THE PROBLEM
When you reach the line below that has "RGB1 pin B: GP17 -> GP8", start returning lines exactly, and stop after the line that has "RTC2 pin SDA: GP4 -> GP13"; skip the pictures.

MATERIAL FOR THIS EXERCISE
**********

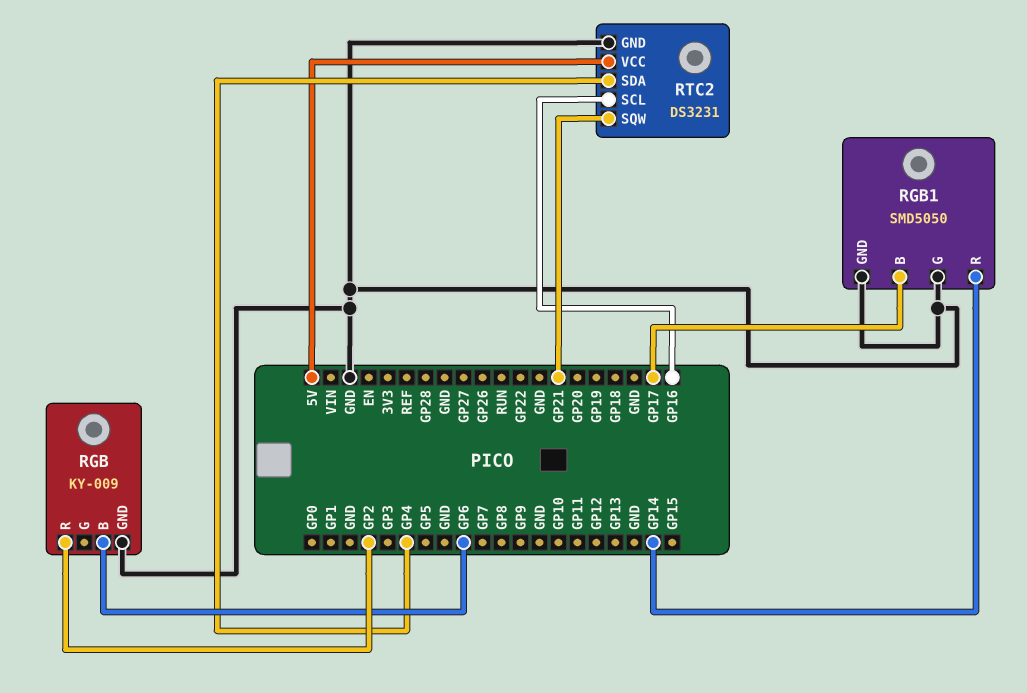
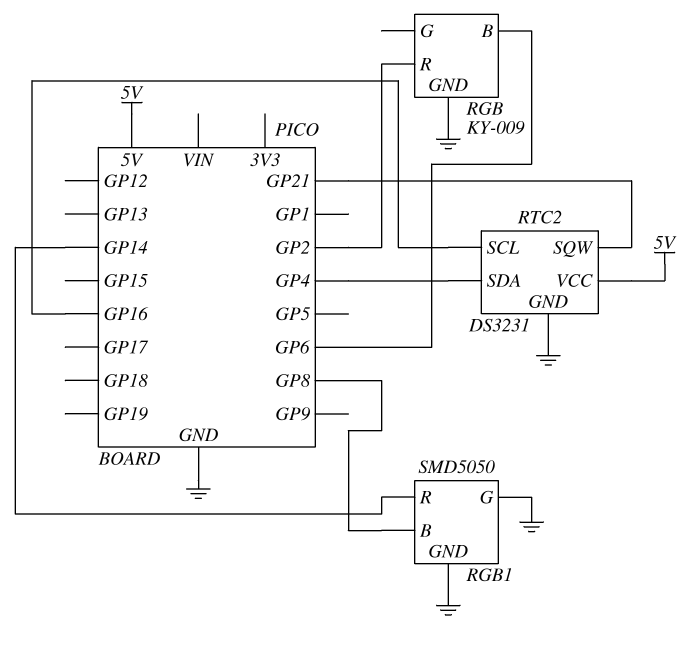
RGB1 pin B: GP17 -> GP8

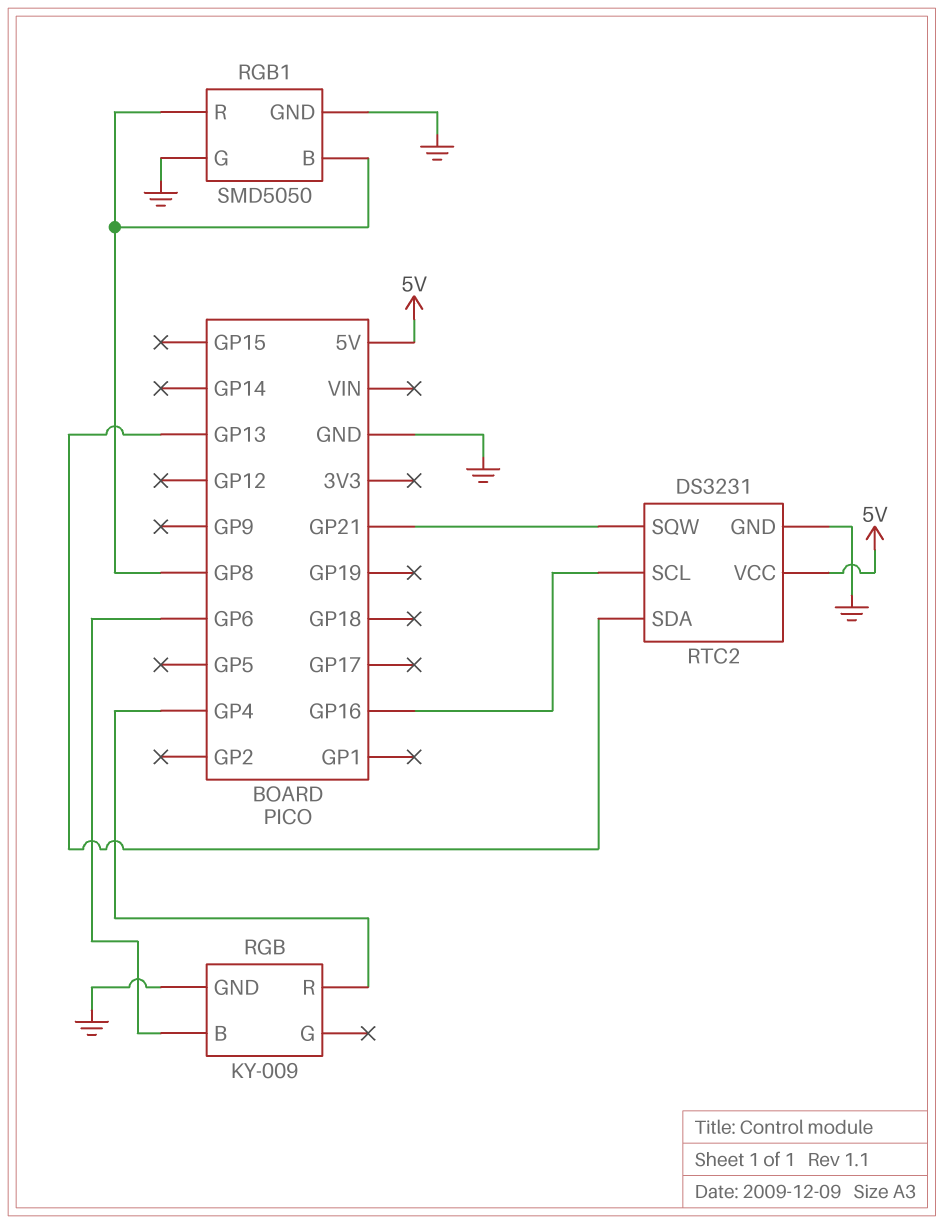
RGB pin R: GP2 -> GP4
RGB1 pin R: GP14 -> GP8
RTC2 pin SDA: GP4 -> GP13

**********

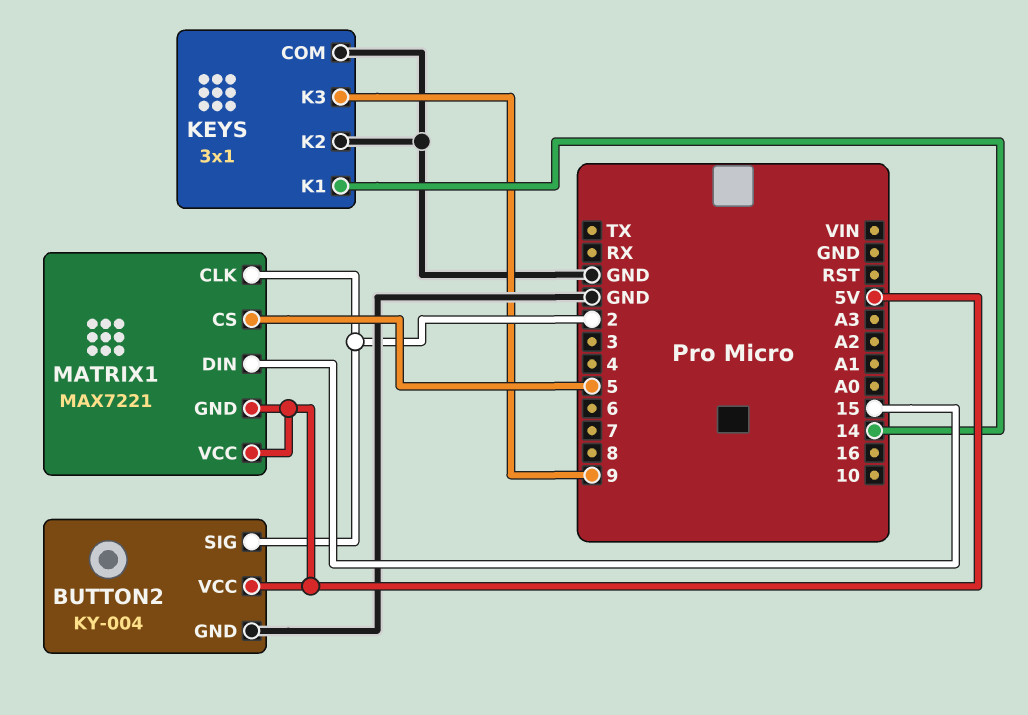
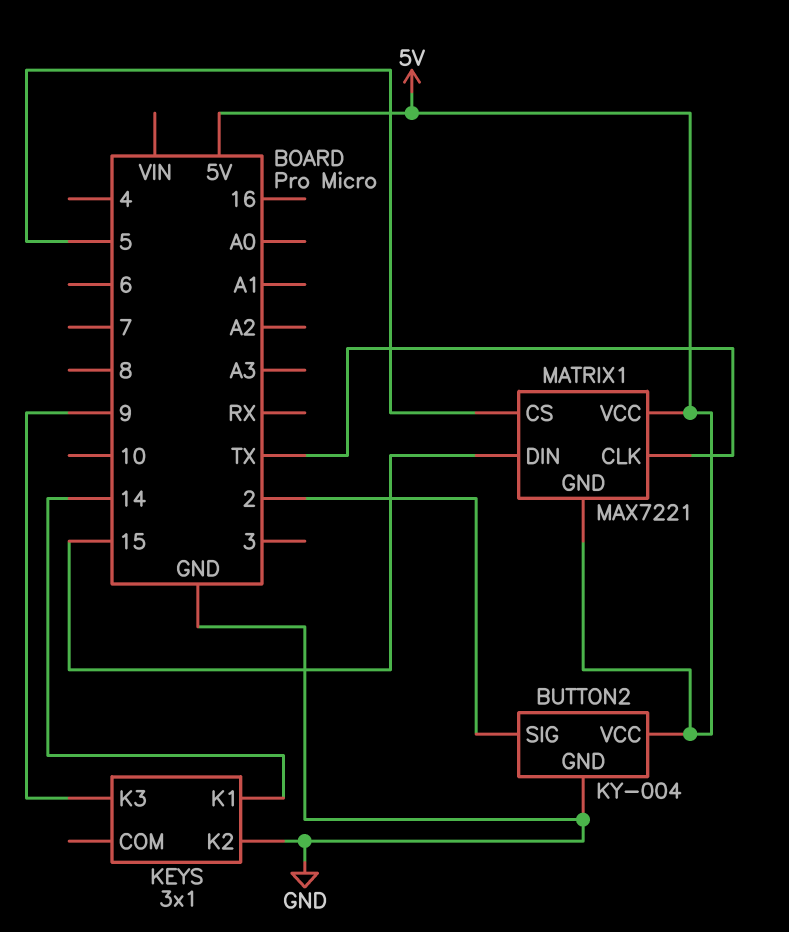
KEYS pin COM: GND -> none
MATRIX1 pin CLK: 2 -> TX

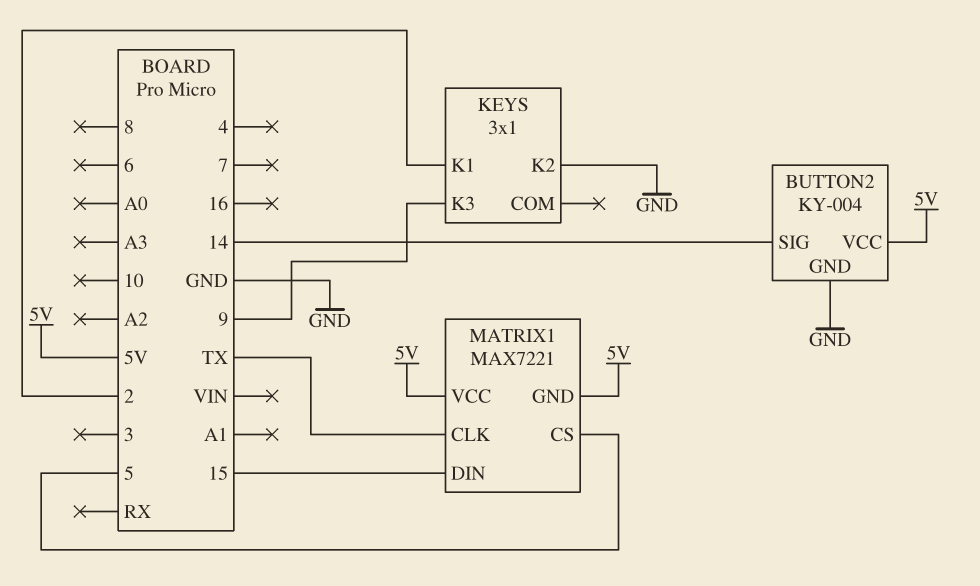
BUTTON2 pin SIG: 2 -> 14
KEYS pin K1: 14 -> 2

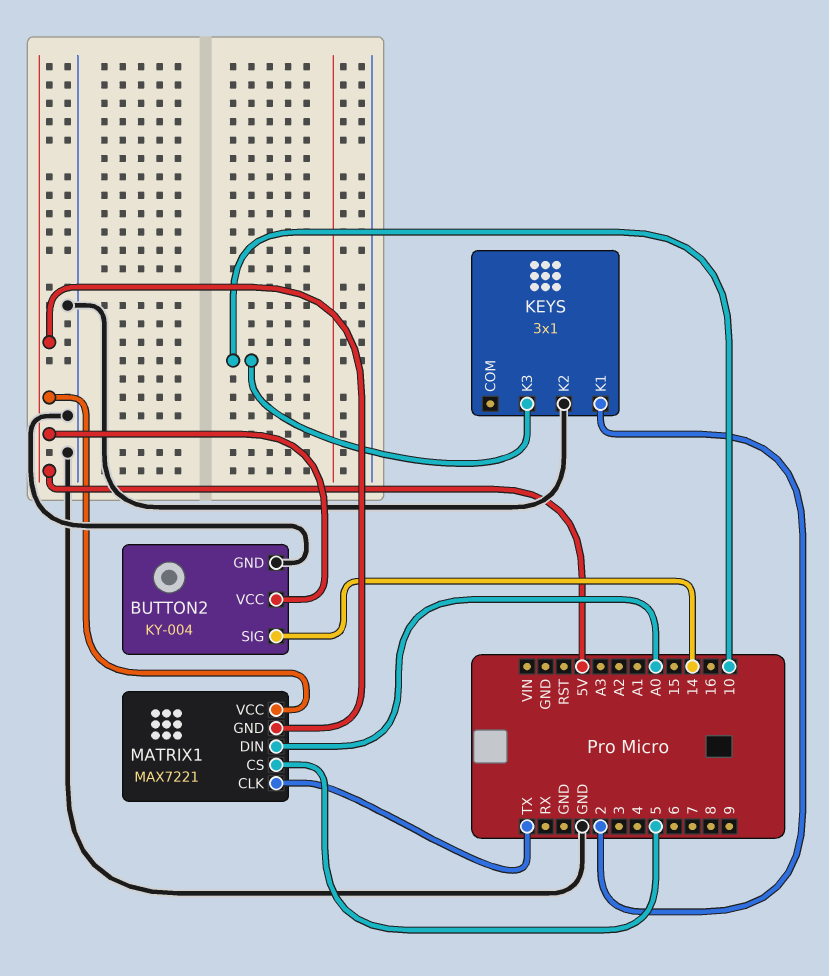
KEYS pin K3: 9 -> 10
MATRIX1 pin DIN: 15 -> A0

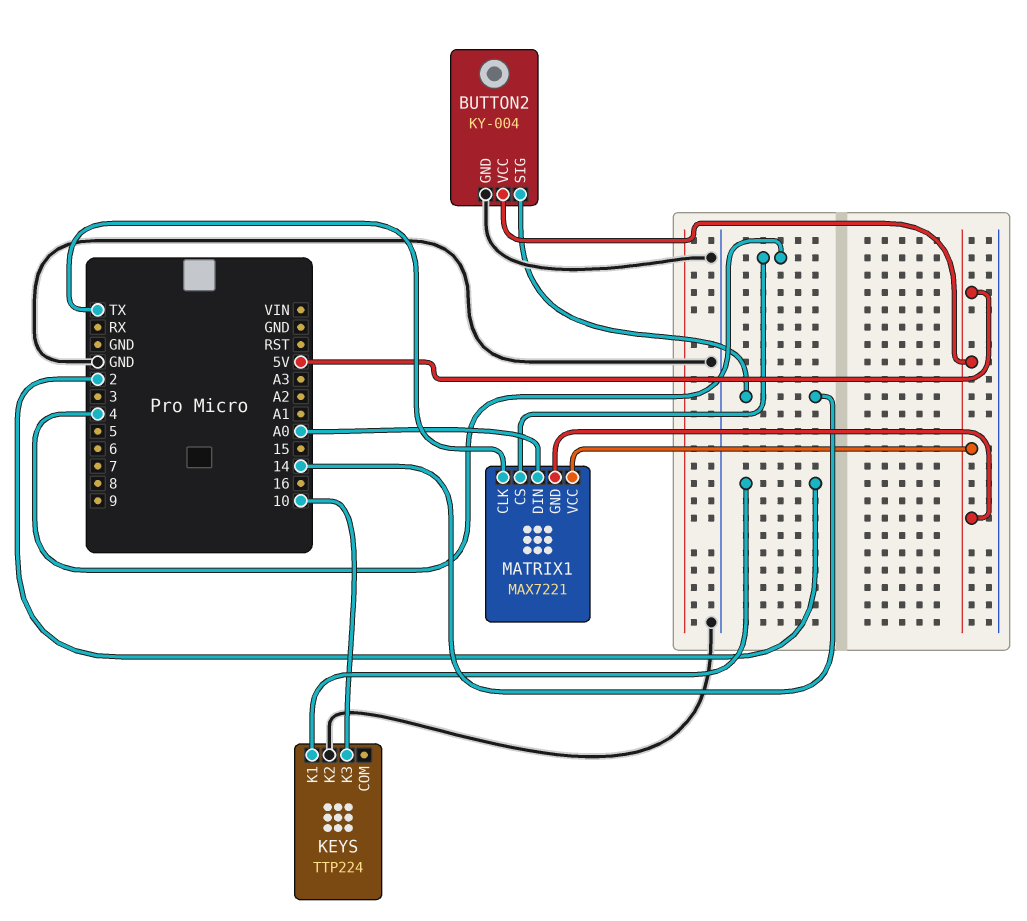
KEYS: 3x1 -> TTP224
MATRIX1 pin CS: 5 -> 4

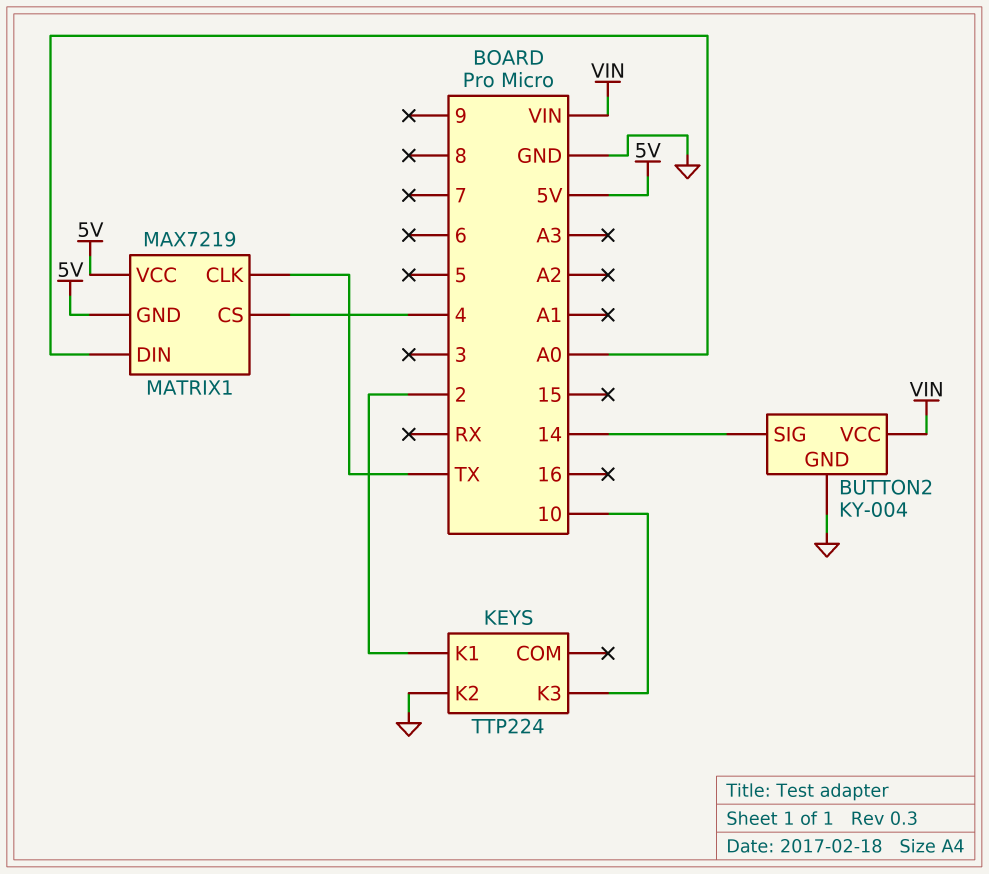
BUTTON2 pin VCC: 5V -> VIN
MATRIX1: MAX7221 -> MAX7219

**********

OUTPUT FOR THIS EXERCISE
RGB1 pin B: GP17 -> GP8

RGB pin R: GP2 -> GP4
RGB1 pin R: GP14 -> GP8
RTC2 pin SDA: GP4 -> GP13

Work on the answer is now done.